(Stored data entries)
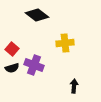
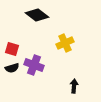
yellow cross: rotated 18 degrees counterclockwise
red square: rotated 24 degrees counterclockwise
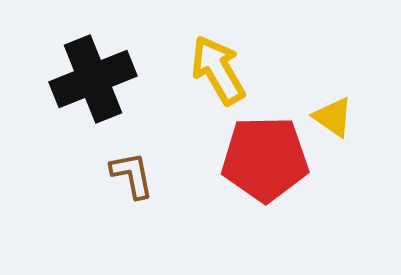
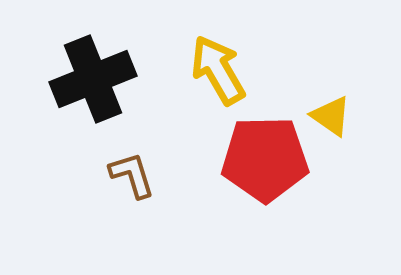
yellow triangle: moved 2 px left, 1 px up
brown L-shape: rotated 6 degrees counterclockwise
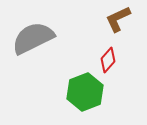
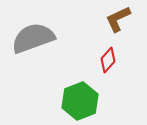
gray semicircle: rotated 6 degrees clockwise
green hexagon: moved 5 px left, 9 px down
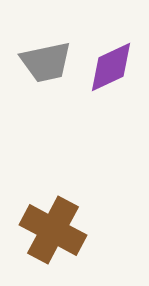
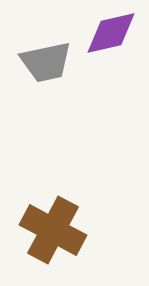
purple diamond: moved 34 px up; rotated 12 degrees clockwise
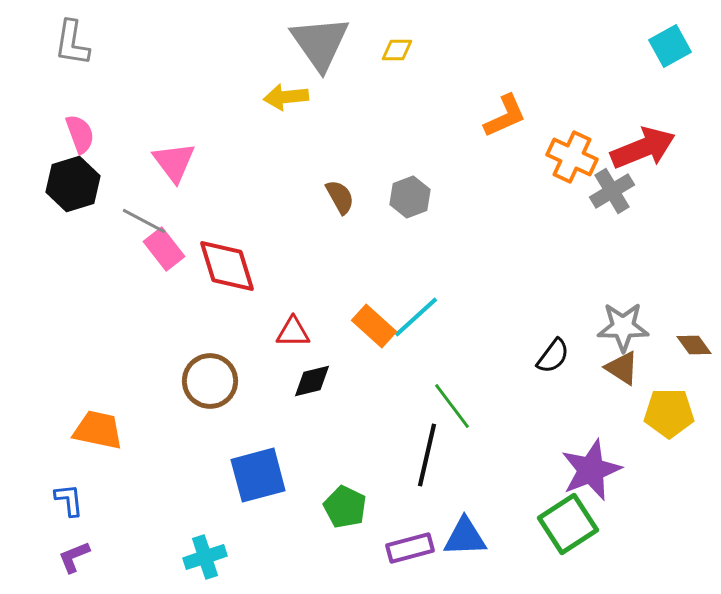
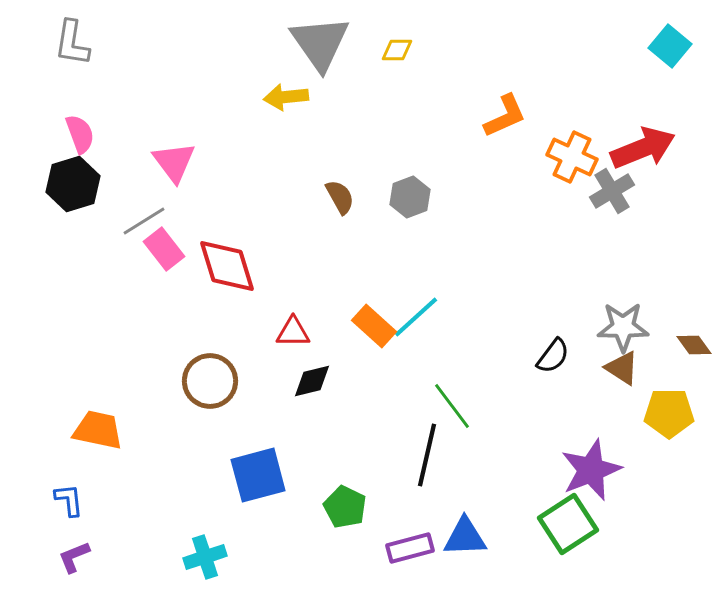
cyan square: rotated 21 degrees counterclockwise
gray line: rotated 60 degrees counterclockwise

▶ ACTIVITY:
Reprint the data verbatim, pictures excluded.

▶ COMPLETED TASK:
yellow cross: rotated 18 degrees counterclockwise
red square: rotated 24 degrees counterclockwise
yellow triangle: moved 2 px left, 1 px up
brown L-shape: rotated 6 degrees counterclockwise
gray semicircle: rotated 6 degrees clockwise
green hexagon: moved 5 px left, 9 px down
purple diamond: moved 34 px up; rotated 12 degrees clockwise
cyan square: rotated 21 degrees counterclockwise
gray line: rotated 60 degrees counterclockwise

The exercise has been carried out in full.